_What you need to do_
Count the lines of the data below that contain the string "major", treating uppercase and lowercase letters as distinct, and give only that number.

[Start Data shown]

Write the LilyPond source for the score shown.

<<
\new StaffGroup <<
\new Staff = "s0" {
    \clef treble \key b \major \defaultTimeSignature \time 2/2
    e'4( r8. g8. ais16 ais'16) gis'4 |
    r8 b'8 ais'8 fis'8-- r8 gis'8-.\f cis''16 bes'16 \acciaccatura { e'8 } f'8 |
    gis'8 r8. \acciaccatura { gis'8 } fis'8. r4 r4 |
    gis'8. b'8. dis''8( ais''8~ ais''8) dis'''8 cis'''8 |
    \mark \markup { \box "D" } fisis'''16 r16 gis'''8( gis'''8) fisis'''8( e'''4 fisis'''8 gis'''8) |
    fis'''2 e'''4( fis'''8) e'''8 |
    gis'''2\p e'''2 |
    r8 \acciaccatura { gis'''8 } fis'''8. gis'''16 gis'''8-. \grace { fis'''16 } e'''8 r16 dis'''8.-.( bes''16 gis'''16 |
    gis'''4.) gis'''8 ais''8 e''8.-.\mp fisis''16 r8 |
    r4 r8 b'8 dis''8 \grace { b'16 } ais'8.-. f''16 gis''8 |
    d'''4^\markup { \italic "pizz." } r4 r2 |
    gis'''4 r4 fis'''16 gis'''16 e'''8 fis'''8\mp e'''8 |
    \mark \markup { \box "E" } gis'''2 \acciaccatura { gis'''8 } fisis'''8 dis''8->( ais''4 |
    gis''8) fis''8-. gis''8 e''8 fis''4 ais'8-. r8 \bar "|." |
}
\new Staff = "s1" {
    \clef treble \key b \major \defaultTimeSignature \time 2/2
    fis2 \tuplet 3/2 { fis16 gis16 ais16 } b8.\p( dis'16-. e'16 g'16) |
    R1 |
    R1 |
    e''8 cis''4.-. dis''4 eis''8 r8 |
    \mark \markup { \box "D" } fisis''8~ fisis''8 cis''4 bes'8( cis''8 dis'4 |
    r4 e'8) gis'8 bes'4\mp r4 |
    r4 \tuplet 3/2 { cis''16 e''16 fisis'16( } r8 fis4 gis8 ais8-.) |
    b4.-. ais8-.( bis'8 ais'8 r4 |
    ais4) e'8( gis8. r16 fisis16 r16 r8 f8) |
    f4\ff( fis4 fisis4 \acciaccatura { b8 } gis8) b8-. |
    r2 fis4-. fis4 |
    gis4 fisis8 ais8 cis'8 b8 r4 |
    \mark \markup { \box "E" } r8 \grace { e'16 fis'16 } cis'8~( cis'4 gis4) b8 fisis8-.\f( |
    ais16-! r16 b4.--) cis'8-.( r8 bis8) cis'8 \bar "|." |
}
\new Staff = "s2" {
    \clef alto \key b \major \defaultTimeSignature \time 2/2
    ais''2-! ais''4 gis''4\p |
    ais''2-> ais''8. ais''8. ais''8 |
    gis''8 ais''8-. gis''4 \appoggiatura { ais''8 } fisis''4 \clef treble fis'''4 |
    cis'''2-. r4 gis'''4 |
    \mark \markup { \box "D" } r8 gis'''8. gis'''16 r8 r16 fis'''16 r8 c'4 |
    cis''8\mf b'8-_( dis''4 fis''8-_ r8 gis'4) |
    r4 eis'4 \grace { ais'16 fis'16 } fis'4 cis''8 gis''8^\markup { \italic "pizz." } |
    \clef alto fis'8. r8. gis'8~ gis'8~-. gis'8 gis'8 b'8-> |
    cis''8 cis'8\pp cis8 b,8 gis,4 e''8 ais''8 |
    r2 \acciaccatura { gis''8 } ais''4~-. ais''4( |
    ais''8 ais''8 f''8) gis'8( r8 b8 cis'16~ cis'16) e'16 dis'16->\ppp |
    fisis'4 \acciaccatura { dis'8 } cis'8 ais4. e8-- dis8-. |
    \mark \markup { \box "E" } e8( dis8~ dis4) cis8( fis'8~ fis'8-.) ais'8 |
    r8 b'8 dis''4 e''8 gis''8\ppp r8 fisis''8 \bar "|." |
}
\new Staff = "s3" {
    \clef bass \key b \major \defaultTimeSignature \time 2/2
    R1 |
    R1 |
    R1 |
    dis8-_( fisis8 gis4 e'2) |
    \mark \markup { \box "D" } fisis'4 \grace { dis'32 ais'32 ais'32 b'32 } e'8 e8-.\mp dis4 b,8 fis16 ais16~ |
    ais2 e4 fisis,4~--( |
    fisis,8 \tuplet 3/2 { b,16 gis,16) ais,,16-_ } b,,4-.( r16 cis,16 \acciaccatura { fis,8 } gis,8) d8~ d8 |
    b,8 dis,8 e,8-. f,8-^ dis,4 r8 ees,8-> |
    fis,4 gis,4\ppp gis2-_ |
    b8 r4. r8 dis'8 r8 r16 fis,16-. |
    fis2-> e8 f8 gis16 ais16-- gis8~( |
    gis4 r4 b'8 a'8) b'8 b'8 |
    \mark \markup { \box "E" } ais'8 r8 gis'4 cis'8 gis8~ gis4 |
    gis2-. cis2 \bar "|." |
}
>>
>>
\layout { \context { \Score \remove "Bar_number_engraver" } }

[End Data shown]

_Answer to the problem_
4